══ INFORMATION PROVIDED ══

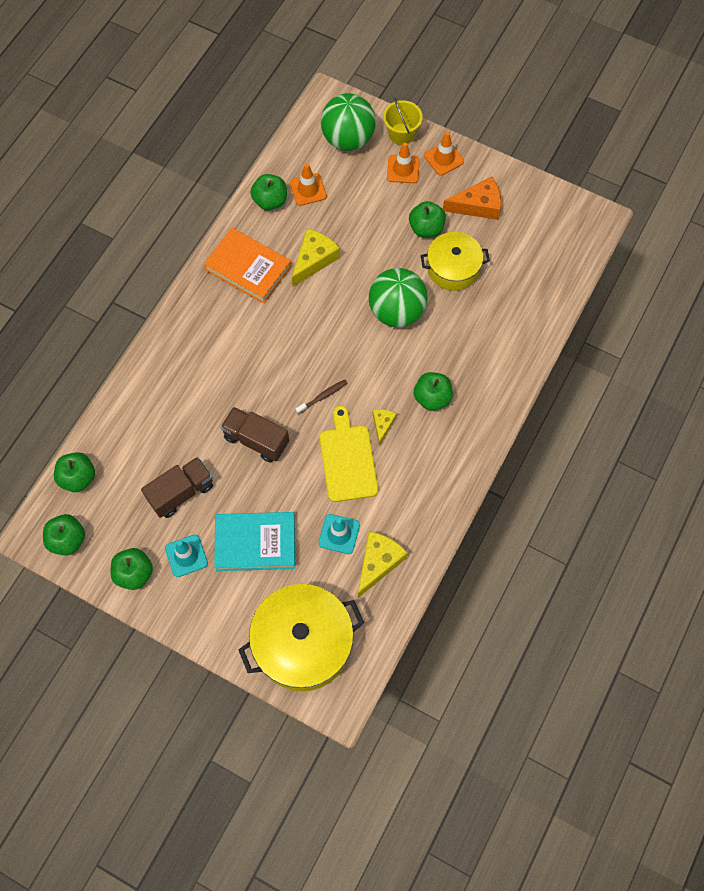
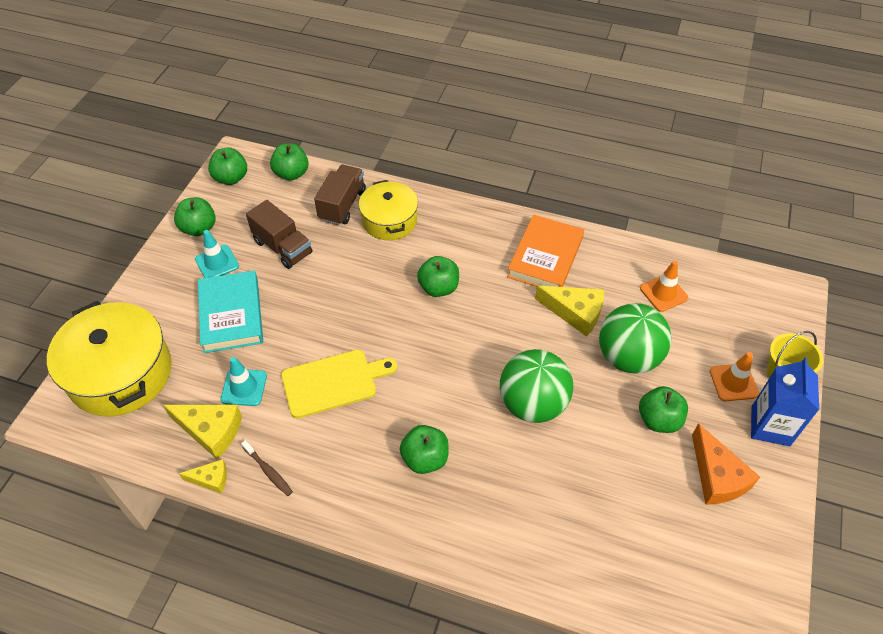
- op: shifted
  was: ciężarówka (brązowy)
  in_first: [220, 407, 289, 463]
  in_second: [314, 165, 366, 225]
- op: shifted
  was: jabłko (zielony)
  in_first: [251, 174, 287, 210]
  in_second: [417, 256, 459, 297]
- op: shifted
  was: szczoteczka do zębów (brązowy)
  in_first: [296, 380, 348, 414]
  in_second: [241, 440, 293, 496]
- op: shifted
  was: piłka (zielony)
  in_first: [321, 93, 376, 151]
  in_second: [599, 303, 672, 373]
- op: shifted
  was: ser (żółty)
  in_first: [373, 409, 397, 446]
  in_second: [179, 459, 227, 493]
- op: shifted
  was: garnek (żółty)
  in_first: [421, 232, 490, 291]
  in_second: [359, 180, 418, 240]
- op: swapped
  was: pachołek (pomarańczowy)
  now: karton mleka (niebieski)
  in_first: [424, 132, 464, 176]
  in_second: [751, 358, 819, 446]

═══
══ INFORMATION PROVIDED ══

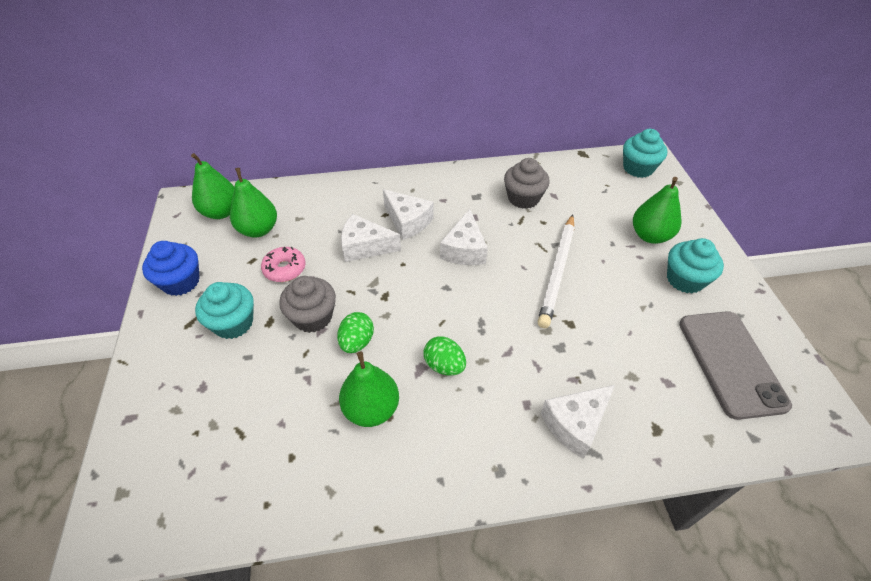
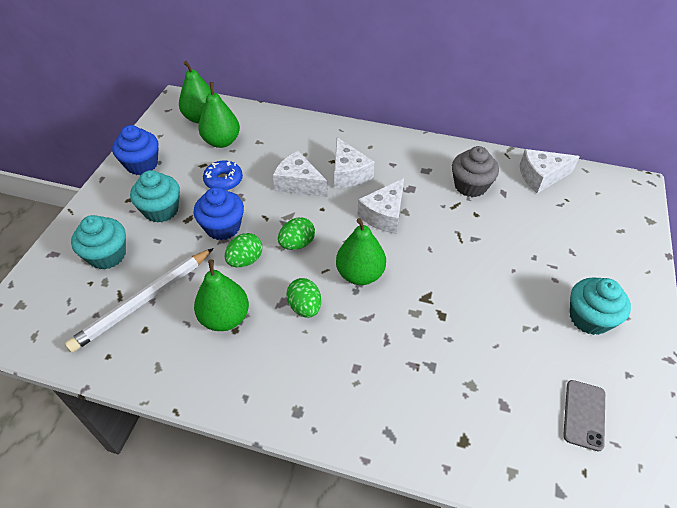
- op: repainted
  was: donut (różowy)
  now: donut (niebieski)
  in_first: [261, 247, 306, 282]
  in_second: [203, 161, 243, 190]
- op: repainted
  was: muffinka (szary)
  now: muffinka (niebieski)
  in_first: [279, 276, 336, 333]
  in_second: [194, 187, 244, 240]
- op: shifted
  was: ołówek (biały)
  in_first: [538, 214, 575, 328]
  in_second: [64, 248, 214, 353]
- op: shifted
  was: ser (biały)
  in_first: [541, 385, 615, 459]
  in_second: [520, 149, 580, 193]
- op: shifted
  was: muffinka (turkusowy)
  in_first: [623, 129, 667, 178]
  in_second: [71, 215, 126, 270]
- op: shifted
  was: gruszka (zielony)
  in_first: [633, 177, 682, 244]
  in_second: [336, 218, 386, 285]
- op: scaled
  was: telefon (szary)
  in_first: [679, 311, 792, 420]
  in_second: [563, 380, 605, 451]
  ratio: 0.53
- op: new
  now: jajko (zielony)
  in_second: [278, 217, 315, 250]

═══

### WORK ORDER
Retype only the stretch of lines above starting at the one with "in_second: [417, 256, 459, 297]" and stopping at the one with "in_second: [751, 358, 819, 446]", exactly as written, with both kept.

### WRITTEN ANSWER
  in_second: [417, 256, 459, 297]
- op: shifted
  was: szczoteczka do zębów (brązowy)
  in_first: [296, 380, 348, 414]
  in_second: [241, 440, 293, 496]
- op: shifted
  was: piłka (zielony)
  in_first: [321, 93, 376, 151]
  in_second: [599, 303, 672, 373]
- op: shifted
  was: ser (żółty)
  in_first: [373, 409, 397, 446]
  in_second: [179, 459, 227, 493]
- op: shifted
  was: garnek (żółty)
  in_first: [421, 232, 490, 291]
  in_second: [359, 180, 418, 240]
- op: swapped
  was: pachołek (pomarańczowy)
  now: karton mleka (niebieski)
  in_first: [424, 132, 464, 176]
  in_second: [751, 358, 819, 446]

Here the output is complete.